> EXERCISE GOAL
The listing below contains a span that opens with the line containing "C1: 100nF (GND, VRAW) -> 220nF (GND, VRAW)" and closes with the line containing "V1: 1.8V (plus". Return that span exactly.

> DATASET RECORDS
##############################

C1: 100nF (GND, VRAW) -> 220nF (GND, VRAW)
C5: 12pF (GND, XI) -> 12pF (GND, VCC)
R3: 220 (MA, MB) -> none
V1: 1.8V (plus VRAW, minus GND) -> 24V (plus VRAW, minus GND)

##############################

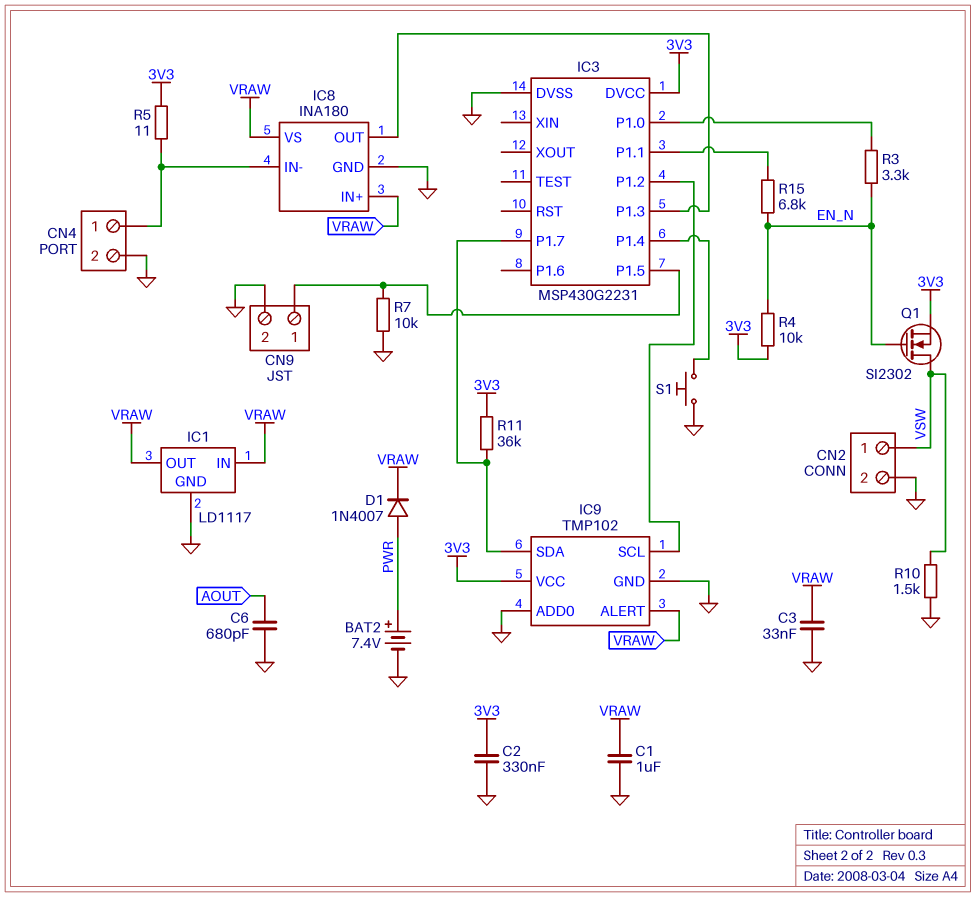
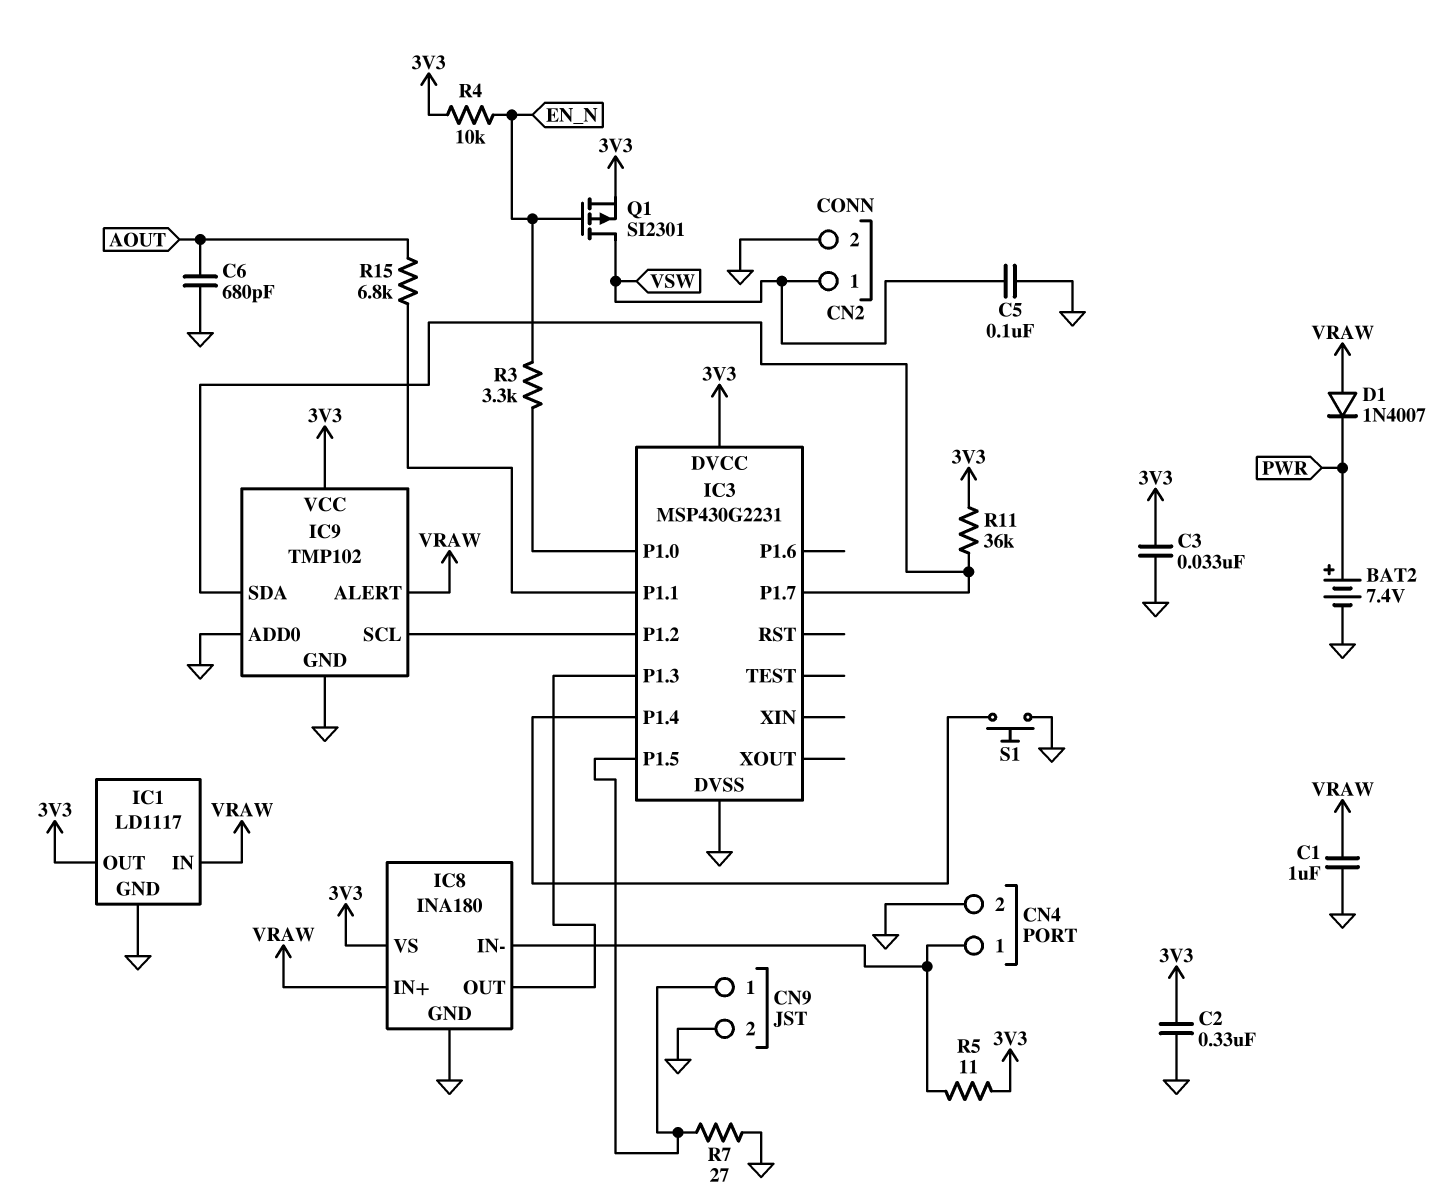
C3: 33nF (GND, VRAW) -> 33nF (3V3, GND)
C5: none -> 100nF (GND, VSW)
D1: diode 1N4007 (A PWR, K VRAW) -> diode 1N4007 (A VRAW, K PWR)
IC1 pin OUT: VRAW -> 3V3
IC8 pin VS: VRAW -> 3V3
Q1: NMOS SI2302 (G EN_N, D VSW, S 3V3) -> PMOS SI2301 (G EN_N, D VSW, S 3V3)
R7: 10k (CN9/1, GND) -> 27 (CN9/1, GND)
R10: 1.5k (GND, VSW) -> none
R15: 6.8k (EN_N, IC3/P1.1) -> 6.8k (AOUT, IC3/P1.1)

##############################

> RESPONSE TO THIS TASK
C1: 100nF (GND, VRAW) -> 220nF (GND, VRAW)
C5: 12pF (GND, XI) -> 12pF (GND, VCC)
R3: 220 (MA, MB) -> none
V1: 1.8V (plus VRAW, minus GND) -> 24V (plus VRAW, minus GND)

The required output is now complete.